Problem details ::
From the line that contains "red arrow: rotated 50 degrees clockwise" through the end of the records below, write out each line exactly as it appears, but not the pictures.
Exercise data below:
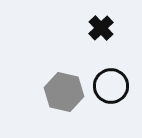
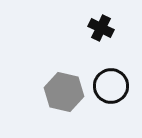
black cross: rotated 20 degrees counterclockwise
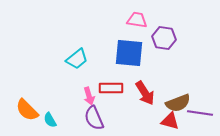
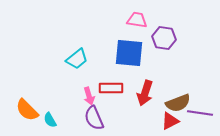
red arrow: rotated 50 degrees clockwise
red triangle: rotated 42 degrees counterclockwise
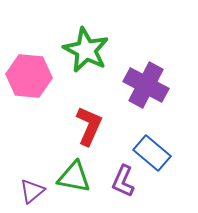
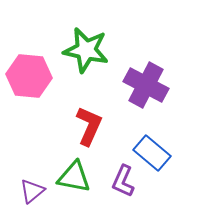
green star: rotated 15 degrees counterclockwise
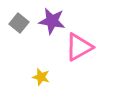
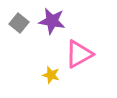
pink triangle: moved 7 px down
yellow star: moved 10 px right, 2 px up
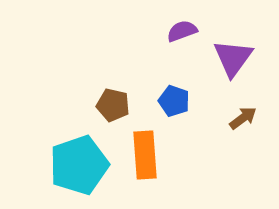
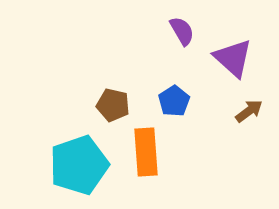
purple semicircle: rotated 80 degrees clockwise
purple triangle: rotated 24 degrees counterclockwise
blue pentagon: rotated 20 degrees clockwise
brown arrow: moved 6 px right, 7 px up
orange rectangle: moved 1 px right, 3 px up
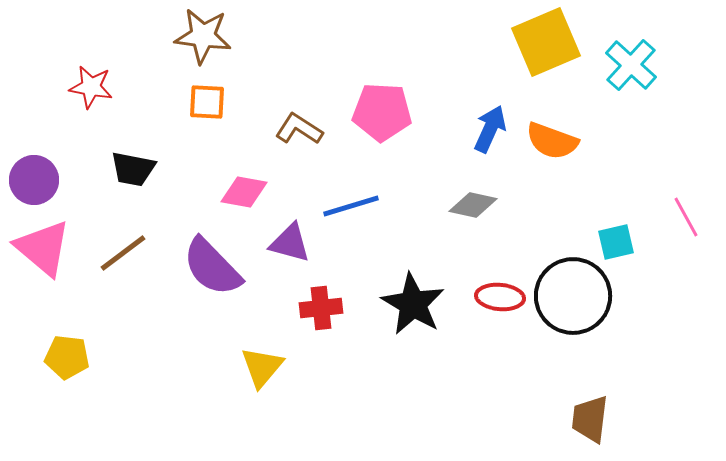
End of Exercise data.
Result for this exercise ::
red arrow: rotated 50 degrees clockwise
red triangle: rotated 42 degrees counterclockwise
green star: rotated 15 degrees counterclockwise
pink triangle: moved 7 px down
yellow star: moved 10 px right, 2 px up
purple semicircle: rotated 80 degrees clockwise
purple triangle: rotated 24 degrees counterclockwise
blue pentagon: rotated 20 degrees clockwise
brown arrow: moved 6 px right, 7 px up
orange rectangle: moved 1 px right, 3 px up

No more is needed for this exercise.